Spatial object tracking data
======

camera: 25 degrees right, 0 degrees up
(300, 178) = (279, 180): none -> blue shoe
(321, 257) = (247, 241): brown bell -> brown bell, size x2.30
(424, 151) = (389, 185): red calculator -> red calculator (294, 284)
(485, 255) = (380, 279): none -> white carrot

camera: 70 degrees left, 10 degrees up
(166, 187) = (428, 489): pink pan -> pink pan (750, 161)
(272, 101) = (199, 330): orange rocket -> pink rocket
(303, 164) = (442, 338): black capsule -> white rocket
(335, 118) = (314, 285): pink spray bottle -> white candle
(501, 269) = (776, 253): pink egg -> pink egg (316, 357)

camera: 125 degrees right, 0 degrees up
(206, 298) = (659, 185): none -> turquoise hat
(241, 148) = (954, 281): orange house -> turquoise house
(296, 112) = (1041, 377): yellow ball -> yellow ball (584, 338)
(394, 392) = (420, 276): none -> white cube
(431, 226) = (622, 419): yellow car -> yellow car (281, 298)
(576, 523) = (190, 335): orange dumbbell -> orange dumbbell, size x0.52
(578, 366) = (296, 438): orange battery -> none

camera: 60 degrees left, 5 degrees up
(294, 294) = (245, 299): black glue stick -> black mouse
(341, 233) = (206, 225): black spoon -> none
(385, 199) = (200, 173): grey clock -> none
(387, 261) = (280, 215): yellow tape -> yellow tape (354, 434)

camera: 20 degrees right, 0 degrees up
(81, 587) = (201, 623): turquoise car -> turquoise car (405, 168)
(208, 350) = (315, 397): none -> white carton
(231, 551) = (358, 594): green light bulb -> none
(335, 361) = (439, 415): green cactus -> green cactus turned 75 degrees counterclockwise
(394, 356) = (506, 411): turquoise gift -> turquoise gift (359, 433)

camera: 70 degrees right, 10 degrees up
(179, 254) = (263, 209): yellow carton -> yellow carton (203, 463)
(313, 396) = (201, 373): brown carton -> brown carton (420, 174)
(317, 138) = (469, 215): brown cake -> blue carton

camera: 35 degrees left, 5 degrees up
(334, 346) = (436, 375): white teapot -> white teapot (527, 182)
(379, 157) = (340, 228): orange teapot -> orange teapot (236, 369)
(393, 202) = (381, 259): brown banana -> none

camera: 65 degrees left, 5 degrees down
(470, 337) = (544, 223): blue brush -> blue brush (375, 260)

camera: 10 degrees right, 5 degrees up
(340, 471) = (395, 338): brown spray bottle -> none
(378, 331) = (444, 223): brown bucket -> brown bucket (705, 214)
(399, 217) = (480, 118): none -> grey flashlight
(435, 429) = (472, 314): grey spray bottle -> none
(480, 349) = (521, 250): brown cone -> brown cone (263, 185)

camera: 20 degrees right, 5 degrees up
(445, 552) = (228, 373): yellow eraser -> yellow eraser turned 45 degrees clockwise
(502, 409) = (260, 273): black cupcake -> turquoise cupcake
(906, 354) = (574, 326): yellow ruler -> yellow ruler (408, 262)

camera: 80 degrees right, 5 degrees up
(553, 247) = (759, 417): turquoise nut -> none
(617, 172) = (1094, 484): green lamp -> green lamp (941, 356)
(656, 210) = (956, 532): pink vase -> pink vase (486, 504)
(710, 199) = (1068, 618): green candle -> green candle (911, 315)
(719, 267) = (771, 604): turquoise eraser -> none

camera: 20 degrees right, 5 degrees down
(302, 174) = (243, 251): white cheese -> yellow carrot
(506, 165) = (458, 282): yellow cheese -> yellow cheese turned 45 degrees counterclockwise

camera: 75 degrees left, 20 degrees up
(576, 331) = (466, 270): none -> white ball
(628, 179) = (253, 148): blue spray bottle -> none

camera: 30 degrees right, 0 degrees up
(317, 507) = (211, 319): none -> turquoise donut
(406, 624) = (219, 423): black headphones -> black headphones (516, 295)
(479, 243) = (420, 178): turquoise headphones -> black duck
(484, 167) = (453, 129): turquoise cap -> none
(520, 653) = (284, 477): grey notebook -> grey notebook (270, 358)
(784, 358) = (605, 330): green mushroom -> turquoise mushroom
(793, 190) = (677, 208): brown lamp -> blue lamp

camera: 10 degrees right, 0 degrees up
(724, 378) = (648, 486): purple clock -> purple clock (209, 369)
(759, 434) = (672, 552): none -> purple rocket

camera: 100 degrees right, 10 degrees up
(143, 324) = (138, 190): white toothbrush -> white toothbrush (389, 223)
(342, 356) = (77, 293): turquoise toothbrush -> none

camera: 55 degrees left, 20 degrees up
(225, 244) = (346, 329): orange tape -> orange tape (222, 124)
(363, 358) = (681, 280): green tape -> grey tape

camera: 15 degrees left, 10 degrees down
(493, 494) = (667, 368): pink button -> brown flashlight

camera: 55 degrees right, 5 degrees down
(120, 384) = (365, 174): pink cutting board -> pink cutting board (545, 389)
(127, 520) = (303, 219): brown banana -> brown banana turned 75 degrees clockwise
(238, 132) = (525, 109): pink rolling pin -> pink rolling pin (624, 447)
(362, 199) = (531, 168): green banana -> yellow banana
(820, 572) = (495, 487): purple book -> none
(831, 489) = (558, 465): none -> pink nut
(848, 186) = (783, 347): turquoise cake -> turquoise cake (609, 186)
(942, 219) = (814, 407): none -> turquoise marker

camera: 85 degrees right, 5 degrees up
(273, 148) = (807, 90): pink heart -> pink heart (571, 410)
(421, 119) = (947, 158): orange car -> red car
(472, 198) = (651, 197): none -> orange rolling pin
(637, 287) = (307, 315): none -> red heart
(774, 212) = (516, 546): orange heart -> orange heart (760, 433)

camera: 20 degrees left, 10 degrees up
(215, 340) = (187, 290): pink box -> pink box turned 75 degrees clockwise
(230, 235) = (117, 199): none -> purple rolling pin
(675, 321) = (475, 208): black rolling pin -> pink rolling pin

======

WORK TASK – Check each line above for the string "flashlight" and report how many lines have it, giving only the number.

FINISHED EXERCISE – 2